_Task requirements_
From the records below, give the number of lines that contain the string "plus", without any other text.

_Supplied data_
————————
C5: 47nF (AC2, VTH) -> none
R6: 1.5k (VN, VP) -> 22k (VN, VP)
————————
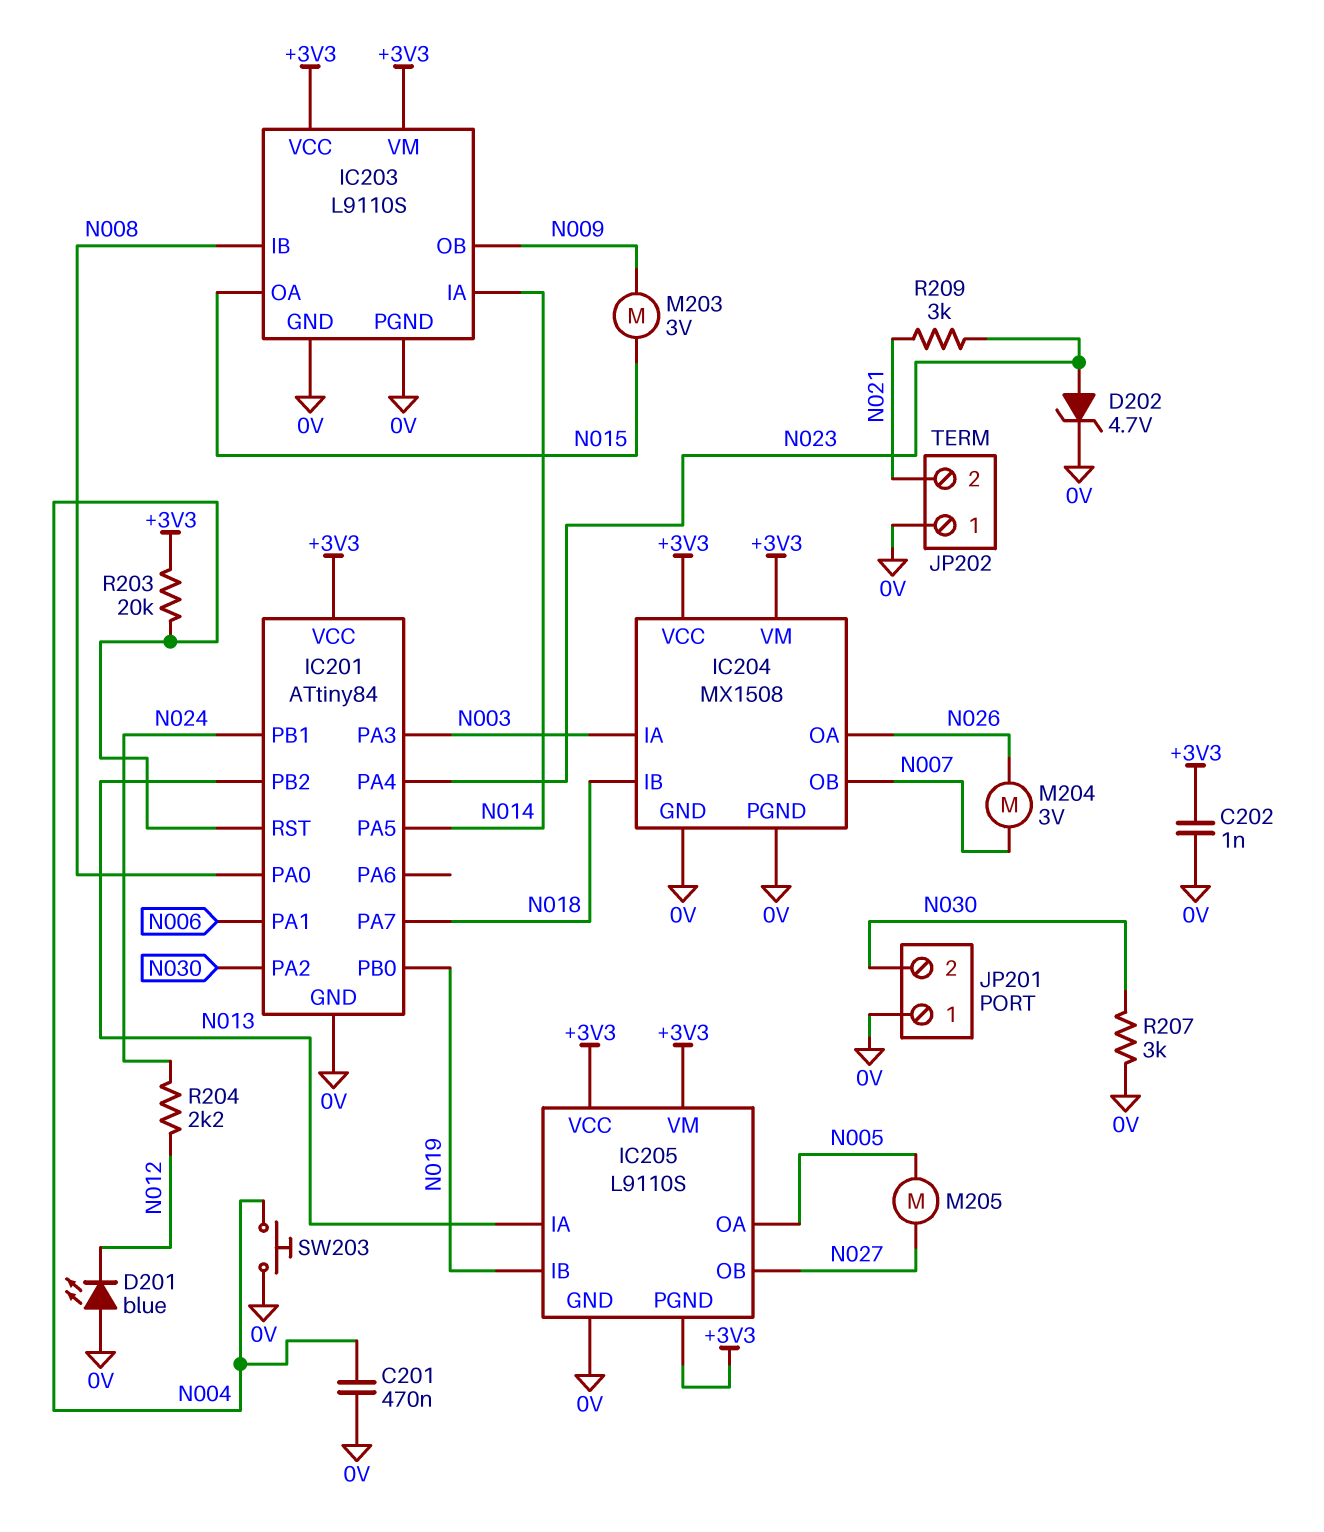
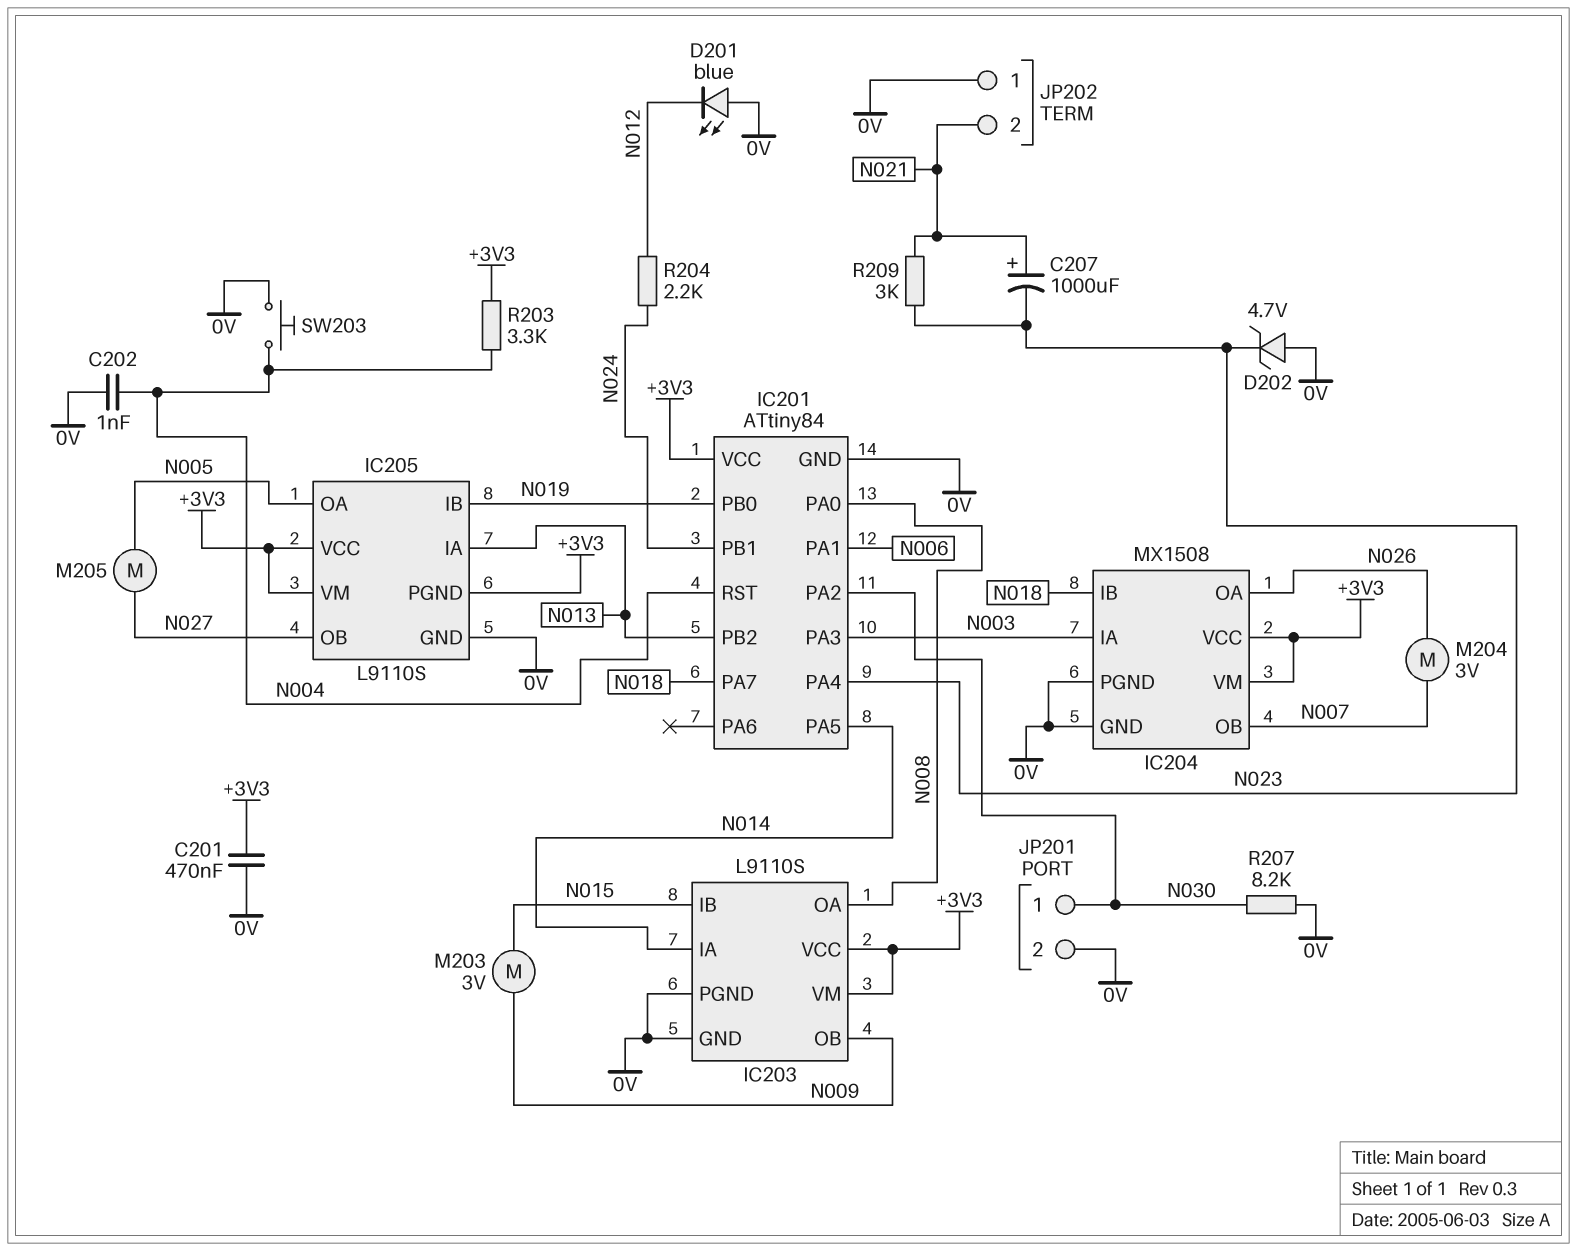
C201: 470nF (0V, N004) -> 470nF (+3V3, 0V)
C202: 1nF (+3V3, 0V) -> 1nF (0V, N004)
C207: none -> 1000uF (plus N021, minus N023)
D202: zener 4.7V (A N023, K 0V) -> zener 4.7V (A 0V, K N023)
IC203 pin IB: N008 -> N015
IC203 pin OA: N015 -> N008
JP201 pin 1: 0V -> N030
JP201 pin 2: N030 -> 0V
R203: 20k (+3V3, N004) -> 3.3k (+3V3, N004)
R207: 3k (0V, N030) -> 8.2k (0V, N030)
————————
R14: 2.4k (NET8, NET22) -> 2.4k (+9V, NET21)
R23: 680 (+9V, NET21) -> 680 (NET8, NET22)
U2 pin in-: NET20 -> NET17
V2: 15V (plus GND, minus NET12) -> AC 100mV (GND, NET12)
————————
_Result below_
2